EXERCISE INSTRUCTIONS
Below are records; count how many of their lines contain the word "white" and give the number alone.

DATASET RECORDS
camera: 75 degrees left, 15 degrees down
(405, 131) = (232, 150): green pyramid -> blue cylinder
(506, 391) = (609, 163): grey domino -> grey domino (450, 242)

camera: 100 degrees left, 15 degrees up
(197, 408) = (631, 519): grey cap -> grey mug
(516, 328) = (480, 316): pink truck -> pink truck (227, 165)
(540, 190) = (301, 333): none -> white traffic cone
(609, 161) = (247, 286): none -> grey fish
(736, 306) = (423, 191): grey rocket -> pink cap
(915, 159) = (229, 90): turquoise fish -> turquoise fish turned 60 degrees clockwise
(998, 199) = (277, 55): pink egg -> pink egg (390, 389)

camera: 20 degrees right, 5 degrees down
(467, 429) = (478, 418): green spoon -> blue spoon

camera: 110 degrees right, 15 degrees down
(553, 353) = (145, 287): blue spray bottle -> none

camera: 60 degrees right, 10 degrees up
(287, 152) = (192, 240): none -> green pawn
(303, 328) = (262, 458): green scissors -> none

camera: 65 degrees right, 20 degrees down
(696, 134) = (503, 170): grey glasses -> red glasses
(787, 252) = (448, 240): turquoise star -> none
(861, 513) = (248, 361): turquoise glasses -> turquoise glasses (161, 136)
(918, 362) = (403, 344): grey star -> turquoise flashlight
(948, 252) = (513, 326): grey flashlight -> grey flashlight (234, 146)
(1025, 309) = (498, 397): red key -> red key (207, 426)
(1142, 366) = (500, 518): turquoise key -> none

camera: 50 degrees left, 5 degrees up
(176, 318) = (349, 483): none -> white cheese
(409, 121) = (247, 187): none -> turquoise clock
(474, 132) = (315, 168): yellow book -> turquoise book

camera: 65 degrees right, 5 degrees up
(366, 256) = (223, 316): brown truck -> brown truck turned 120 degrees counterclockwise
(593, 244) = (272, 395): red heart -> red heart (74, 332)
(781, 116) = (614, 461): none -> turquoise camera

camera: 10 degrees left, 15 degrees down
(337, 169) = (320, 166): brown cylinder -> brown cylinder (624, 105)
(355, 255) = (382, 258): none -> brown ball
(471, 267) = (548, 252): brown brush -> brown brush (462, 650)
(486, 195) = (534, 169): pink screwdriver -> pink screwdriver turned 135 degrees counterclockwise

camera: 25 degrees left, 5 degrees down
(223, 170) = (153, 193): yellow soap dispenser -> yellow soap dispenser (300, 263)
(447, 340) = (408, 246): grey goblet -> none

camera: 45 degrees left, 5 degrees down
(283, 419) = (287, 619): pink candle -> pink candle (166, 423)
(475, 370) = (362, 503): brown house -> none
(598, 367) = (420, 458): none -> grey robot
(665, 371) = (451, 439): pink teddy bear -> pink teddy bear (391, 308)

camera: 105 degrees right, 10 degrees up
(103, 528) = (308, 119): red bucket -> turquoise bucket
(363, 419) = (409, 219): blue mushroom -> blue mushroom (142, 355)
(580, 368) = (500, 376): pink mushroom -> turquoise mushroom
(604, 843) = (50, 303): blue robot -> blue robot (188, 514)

REPLY
2